__WHAT YOU NEED TO DO__: Only the text carries over: repeat the records exactly and drop the images.
EXCERPTED RECORDS Block Start
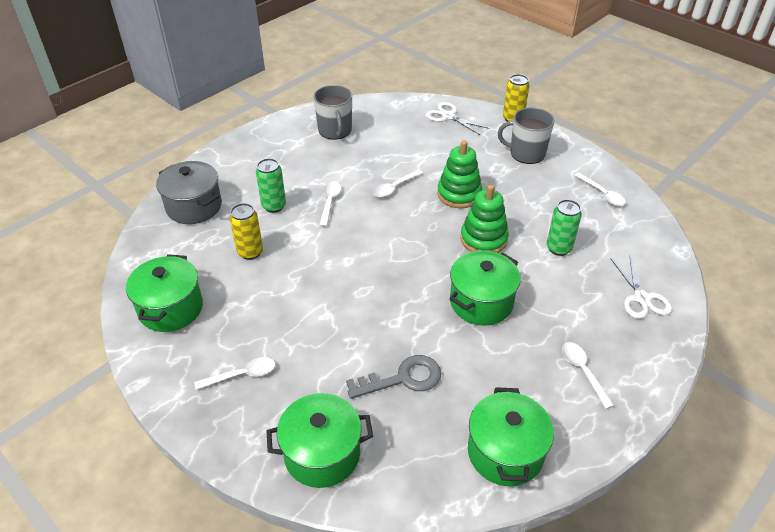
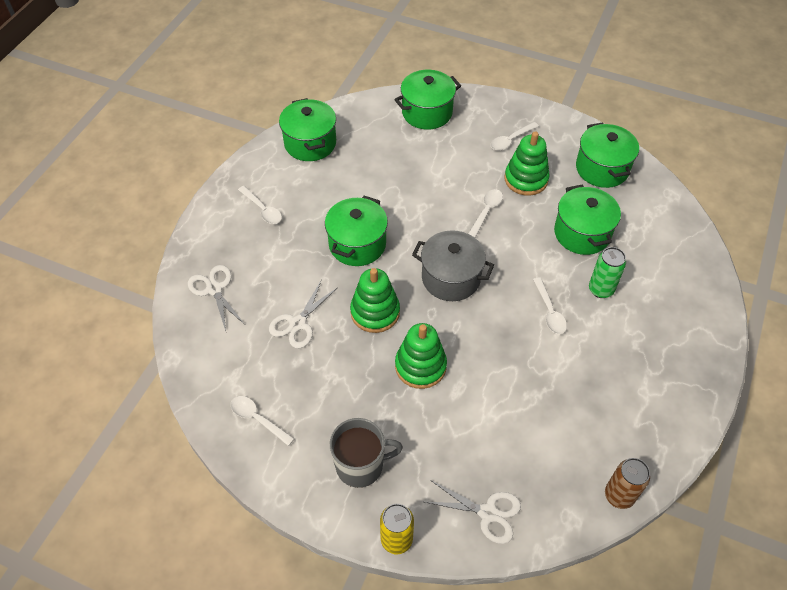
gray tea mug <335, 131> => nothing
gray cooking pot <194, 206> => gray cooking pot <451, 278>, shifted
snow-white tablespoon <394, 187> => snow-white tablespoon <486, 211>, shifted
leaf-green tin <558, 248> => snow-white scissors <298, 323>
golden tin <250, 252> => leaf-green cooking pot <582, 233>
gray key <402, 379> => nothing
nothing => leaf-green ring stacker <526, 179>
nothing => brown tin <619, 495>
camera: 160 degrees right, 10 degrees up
EXCERPTED RECORDS Block End
__WRITTEN ANSWER__:
gray tea mug <335, 131> => nothing
gray cooking pot <194, 206> => gray cooking pot <451, 278>, shifted
snow-white tablespoon <394, 187> => snow-white tablespoon <486, 211>, shifted
leaf-green tin <558, 248> => snow-white scissors <298, 323>
golden tin <250, 252> => leaf-green cooking pot <582, 233>
gray key <402, 379> => nothing
nothing => leaf-green ring stacker <526, 179>
nothing => brown tin <619, 495>
camera: 160 degrees right, 10 degrees up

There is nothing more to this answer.